## Work item
Please output the records below in full, exactly as given, but without the images.

## Available data
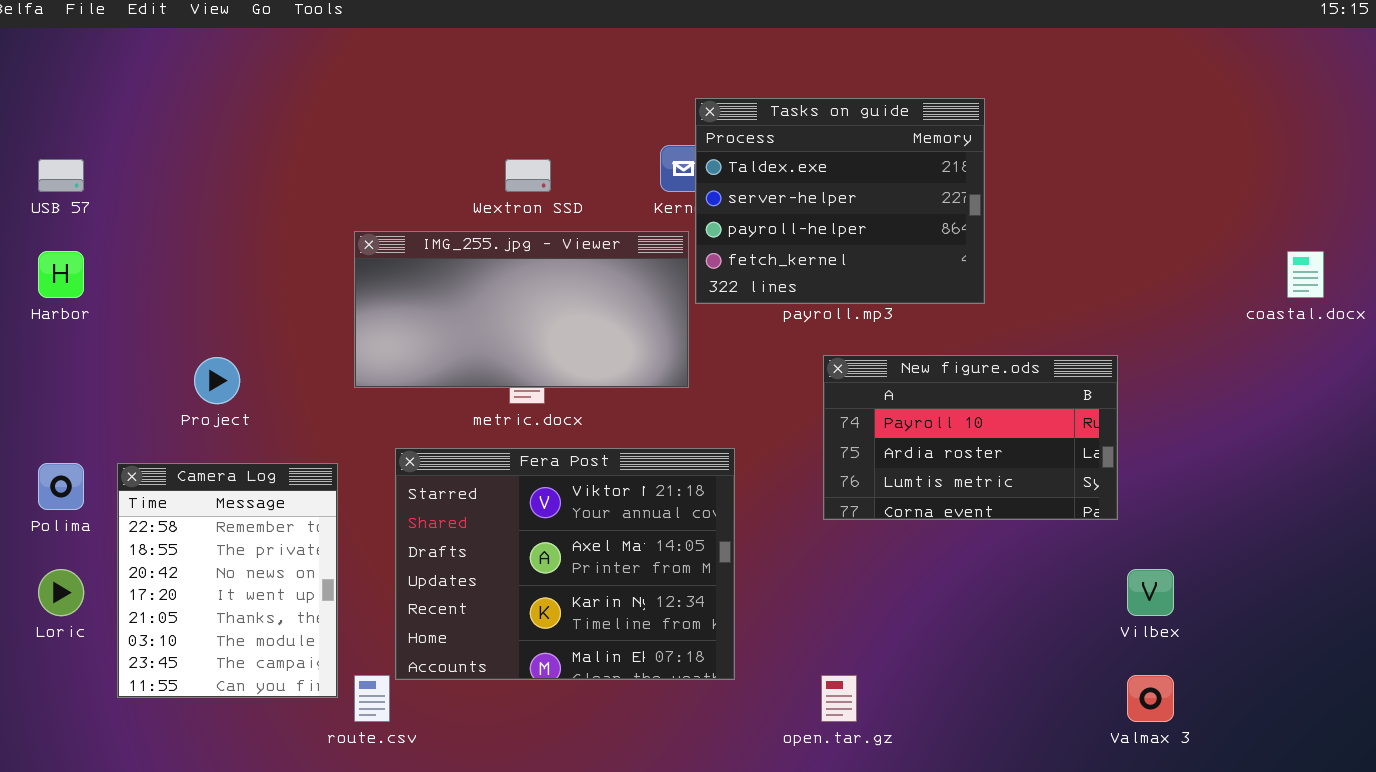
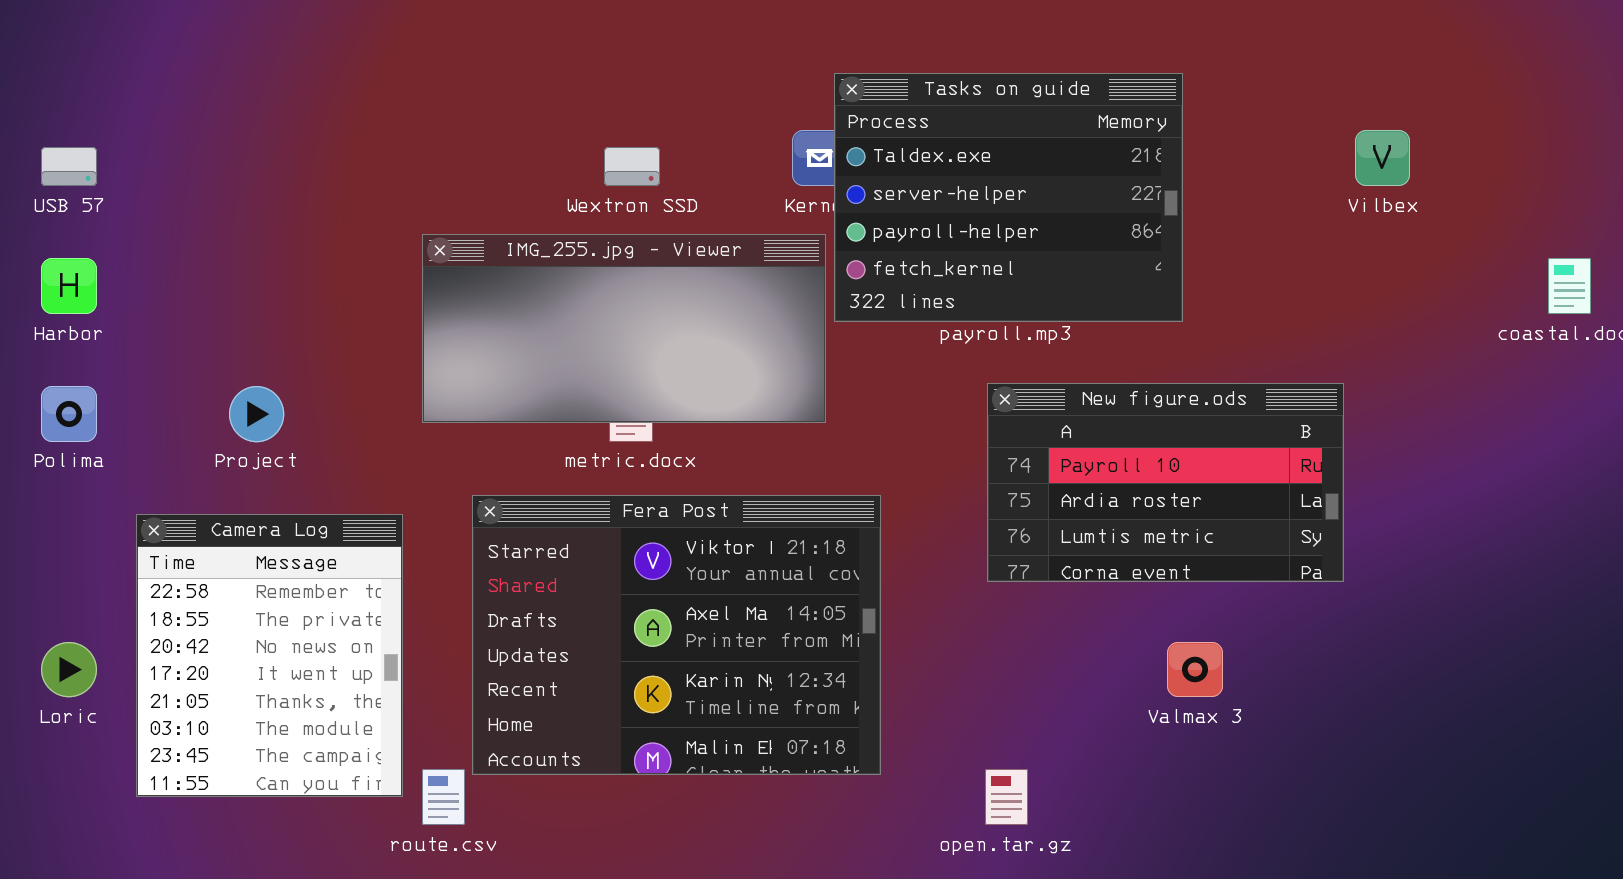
Polima: [38,463,84,510] -> [41,386,97,442], moved
Vilbex: [1127,569,1174,616] -> [1355,130,1410,186], moved
Valmax 3: [1127,675,1174,722] -> [1167,642,1223,697], moved

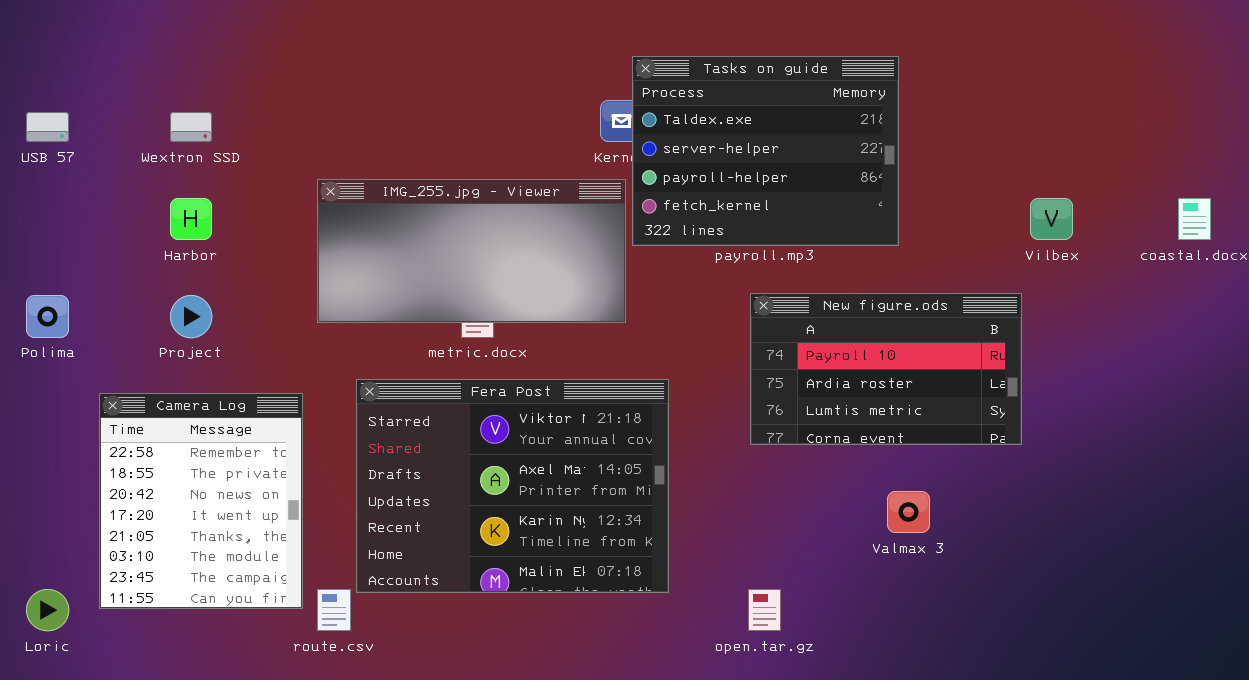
Vilbex: [1355,130,1410,186] -> [1030,198,1073,240], moved
Wextron SSD: [604,147,660,186] -> [170,112,212,142], moved
Harbor: [41,258,97,314] -> [170,198,212,240], moved
Loric: [41,642,97,697] -> [26,589,69,631], moved

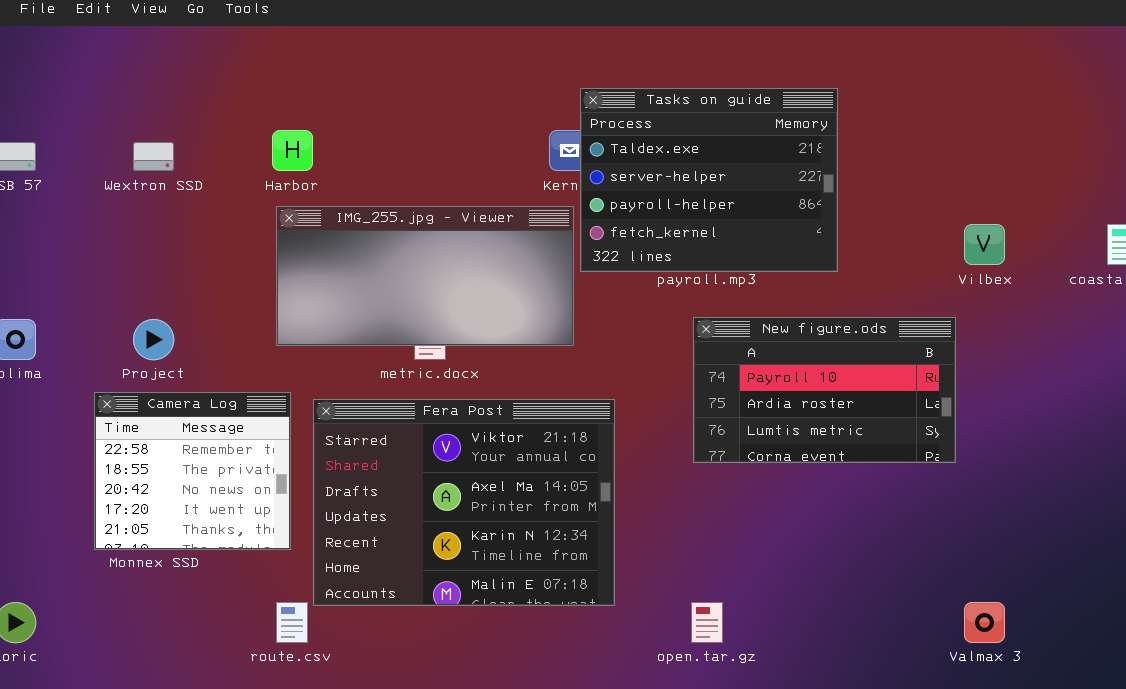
Harbor: [170,198,212,240] -> [272,130,313,171], moved
Camera Log: [99,393,303,609] -> [94,392,291,550], moved, resized
Valmax 3: [887,491,930,533] -> [964,602,1005,643], moved

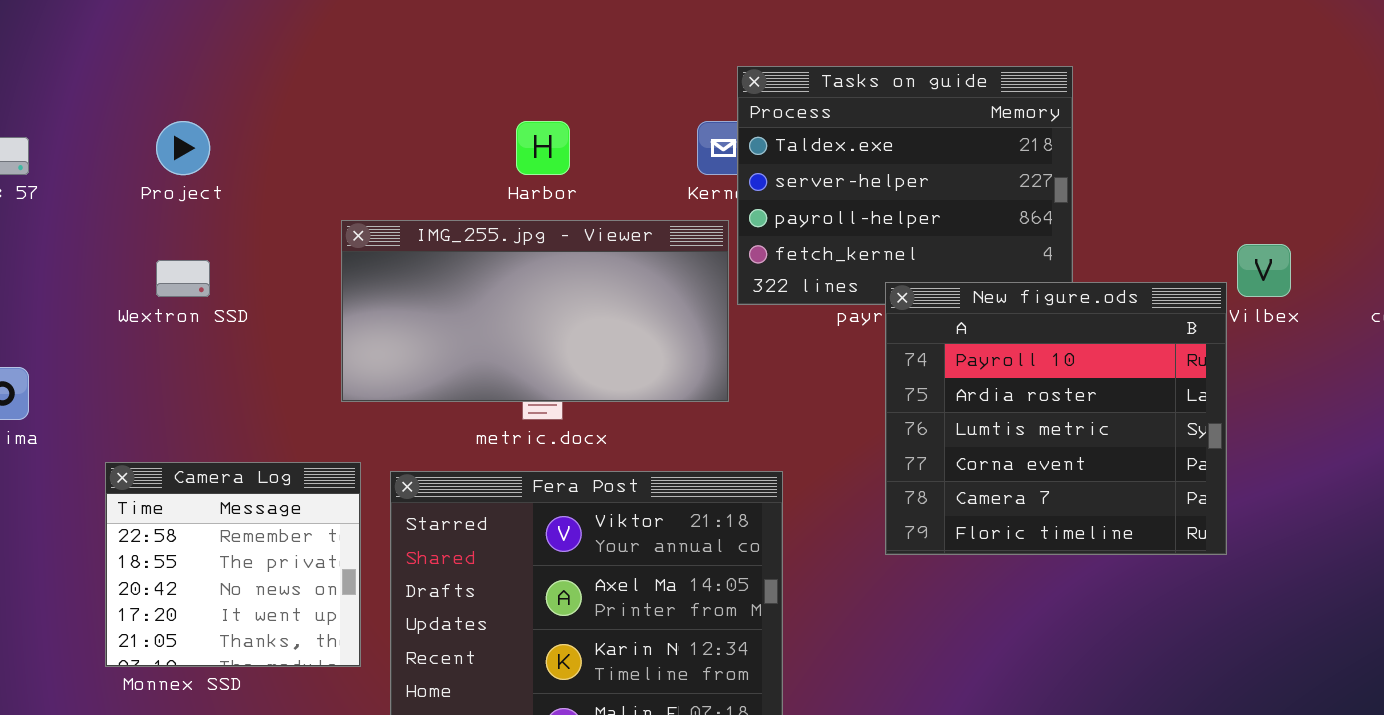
Harbor: [272,130,313,171] -> [516,121,570,175], moved
Wextron SSD: [133,142,174,171] -> [156,260,210,297], moved
New figure.ods: [693,317,956,463] -> [885,282,1227,555], resized
Project: [133,319,174,360] -> [156,121,210,175], moved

## Solution to this task
Polima: [38,463,84,510] -> [41,386,97,442], moved
Vilbex: [1127,569,1174,616] -> [1355,130,1410,186], moved
Valmax 3: [1127,675,1174,722] -> [1167,642,1223,697], moved

Vilbex: [1355,130,1410,186] -> [1030,198,1073,240], moved
Wextron SSD: [604,147,660,186] -> [170,112,212,142], moved
Harbor: [41,258,97,314] -> [170,198,212,240], moved
Loric: [41,642,97,697] -> [26,589,69,631], moved

Harbor: [170,198,212,240] -> [272,130,313,171], moved
Camera Log: [99,393,303,609] -> [94,392,291,550], moved, resized
Valmax 3: [887,491,930,533] -> [964,602,1005,643], moved

Harbor: [272,130,313,171] -> [516,121,570,175], moved
Wextron SSD: [133,142,174,171] -> [156,260,210,297], moved
New figure.ods: [693,317,956,463] -> [885,282,1227,555], resized
Project: [133,319,174,360] -> [156,121,210,175], moved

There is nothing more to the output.